PROMPT:
Reproduce all of the entries below without changing a single character.

(Entries excerpted from a collection)
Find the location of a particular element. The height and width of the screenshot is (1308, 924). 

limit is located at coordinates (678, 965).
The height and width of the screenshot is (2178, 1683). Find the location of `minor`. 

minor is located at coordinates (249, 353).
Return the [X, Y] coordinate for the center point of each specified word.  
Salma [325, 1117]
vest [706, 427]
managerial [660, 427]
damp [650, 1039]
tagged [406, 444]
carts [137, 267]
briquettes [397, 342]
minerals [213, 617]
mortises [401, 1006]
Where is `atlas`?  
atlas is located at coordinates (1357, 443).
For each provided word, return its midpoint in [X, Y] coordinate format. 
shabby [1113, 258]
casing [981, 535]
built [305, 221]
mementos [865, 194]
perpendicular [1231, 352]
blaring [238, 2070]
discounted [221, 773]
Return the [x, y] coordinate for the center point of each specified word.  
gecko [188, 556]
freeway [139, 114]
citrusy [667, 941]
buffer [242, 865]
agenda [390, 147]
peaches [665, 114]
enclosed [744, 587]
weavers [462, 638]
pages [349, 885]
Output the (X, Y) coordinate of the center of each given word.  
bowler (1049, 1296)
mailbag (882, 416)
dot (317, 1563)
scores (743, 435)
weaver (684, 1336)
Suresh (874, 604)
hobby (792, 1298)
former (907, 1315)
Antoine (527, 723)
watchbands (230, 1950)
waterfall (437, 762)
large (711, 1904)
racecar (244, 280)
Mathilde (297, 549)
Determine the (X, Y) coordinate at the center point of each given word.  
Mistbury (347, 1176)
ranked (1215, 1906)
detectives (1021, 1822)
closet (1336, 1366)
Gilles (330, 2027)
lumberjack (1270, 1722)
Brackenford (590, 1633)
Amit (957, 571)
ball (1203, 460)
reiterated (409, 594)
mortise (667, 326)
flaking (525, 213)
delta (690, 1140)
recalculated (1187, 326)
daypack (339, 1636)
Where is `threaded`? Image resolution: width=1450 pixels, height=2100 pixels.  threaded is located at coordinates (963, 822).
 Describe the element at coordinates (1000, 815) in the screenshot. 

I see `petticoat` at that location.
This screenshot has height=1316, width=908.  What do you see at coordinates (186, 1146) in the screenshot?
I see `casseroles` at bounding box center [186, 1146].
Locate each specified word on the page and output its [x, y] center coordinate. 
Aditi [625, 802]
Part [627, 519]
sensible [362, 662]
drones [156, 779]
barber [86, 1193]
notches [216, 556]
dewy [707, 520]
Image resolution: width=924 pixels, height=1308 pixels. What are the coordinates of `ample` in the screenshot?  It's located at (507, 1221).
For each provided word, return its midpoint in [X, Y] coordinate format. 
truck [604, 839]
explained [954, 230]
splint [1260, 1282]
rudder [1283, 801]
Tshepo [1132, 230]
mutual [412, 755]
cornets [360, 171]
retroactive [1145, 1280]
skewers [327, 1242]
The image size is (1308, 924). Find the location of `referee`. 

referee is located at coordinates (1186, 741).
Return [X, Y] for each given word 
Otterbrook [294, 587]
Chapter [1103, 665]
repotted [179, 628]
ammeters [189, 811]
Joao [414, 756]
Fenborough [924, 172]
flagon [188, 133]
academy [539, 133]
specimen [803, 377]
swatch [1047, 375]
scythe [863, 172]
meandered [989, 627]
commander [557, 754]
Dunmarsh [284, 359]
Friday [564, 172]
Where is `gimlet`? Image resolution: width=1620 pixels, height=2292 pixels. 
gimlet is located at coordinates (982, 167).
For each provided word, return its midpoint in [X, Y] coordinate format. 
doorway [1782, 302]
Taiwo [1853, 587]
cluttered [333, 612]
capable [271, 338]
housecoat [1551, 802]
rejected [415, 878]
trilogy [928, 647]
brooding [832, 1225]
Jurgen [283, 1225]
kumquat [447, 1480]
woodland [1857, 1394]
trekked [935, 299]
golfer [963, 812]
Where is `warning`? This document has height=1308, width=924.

FINAL RESULT:
Find the location of a particular element. The height and width of the screenshot is (1308, 924). 

limit is located at coordinates (678, 965).
The height and width of the screenshot is (2178, 1683). Find the location of `minor`. 

minor is located at coordinates (249, 353).
Return the [X, Y] coordinate for the center point of each specified word.  
Salma [325, 1117]
vest [706, 427]
managerial [660, 427]
damp [650, 1039]
tagged [406, 444]
carts [137, 267]
briquettes [397, 342]
minerals [213, 617]
mortises [401, 1006]
Where is `atlas`?  
atlas is located at coordinates (1357, 443).
For each provided word, return its midpoint in [X, Y] coordinate format. 
shabby [1113, 258]
casing [981, 535]
built [305, 221]
mementos [865, 194]
perpendicular [1231, 352]
blaring [238, 2070]
discounted [221, 773]
Return the [x, y] coordinate for the center point of each specified word.  
gecko [188, 556]
freeway [139, 114]
citrusy [667, 941]
buffer [242, 865]
agenda [390, 147]
peaches [665, 114]
enclosed [744, 587]
weavers [462, 638]
pages [349, 885]
Output the (X, Y) coordinate of the center of each given word.  
bowler (1049, 1296)
mailbag (882, 416)
dot (317, 1563)
scores (743, 435)
weaver (684, 1336)
Suresh (874, 604)
hobby (792, 1298)
former (907, 1315)
Antoine (527, 723)
watchbands (230, 1950)
waterfall (437, 762)
large (711, 1904)
racecar (244, 280)
Mathilde (297, 549)
Determine the (X, Y) coordinate at the center point of each given word.  
Mistbury (347, 1176)
ranked (1215, 1906)
detectives (1021, 1822)
closet (1336, 1366)
Gilles (330, 2027)
lumberjack (1270, 1722)
Brackenford (590, 1633)
Amit (957, 571)
ball (1203, 460)
reiterated (409, 594)
mortise (667, 326)
flaking (525, 213)
delta (690, 1140)
recalculated (1187, 326)
daypack (339, 1636)
Where is `threaded`? Image resolution: width=1450 pixels, height=2100 pixels.  threaded is located at coordinates (963, 822).
 Describe the element at coordinates (1000, 815) in the screenshot. 

I see `petticoat` at that location.
This screenshot has height=1316, width=908.  What do you see at coordinates (186, 1146) in the screenshot?
I see `casseroles` at bounding box center [186, 1146].
Locate each specified word on the page and output its [x, y] center coordinate. 
Aditi [625, 802]
Part [627, 519]
sensible [362, 662]
drones [156, 779]
barber [86, 1193]
notches [216, 556]
dewy [707, 520]
Image resolution: width=924 pixels, height=1308 pixels. What are the coordinates of `ample` in the screenshot?  It's located at (507, 1221).
For each provided word, return its midpoint in [X, Y] coordinate format. 
truck [604, 839]
explained [954, 230]
splint [1260, 1282]
rudder [1283, 801]
Tshepo [1132, 230]
mutual [412, 755]
cornets [360, 171]
retroactive [1145, 1280]
skewers [327, 1242]
The image size is (1308, 924). Find the location of `referee`. 

referee is located at coordinates (1186, 741).
Return [X, Y] for each given word 
Otterbrook [294, 587]
Chapter [1103, 665]
repotted [179, 628]
ammeters [189, 811]
Joao [414, 756]
Fenborough [924, 172]
flagon [188, 133]
academy [539, 133]
specimen [803, 377]
swatch [1047, 375]
scythe [863, 172]
meandered [989, 627]
commander [557, 754]
Dunmarsh [284, 359]
Friday [564, 172]
Where is `gimlet`? Image resolution: width=1620 pixels, height=2292 pixels. 
gimlet is located at coordinates (982, 167).
For each provided word, return its midpoint in [X, Y] coordinate format. 
doorway [1782, 302]
Taiwo [1853, 587]
cluttered [333, 612]
capable [271, 338]
housecoat [1551, 802]
rejected [415, 878]
trilogy [928, 647]
brooding [832, 1225]
Jurgen [283, 1225]
kumquat [447, 1480]
woodland [1857, 1394]
trekked [935, 299]
golfer [963, 812]
Where is `warning`? This document has height=1308, width=924.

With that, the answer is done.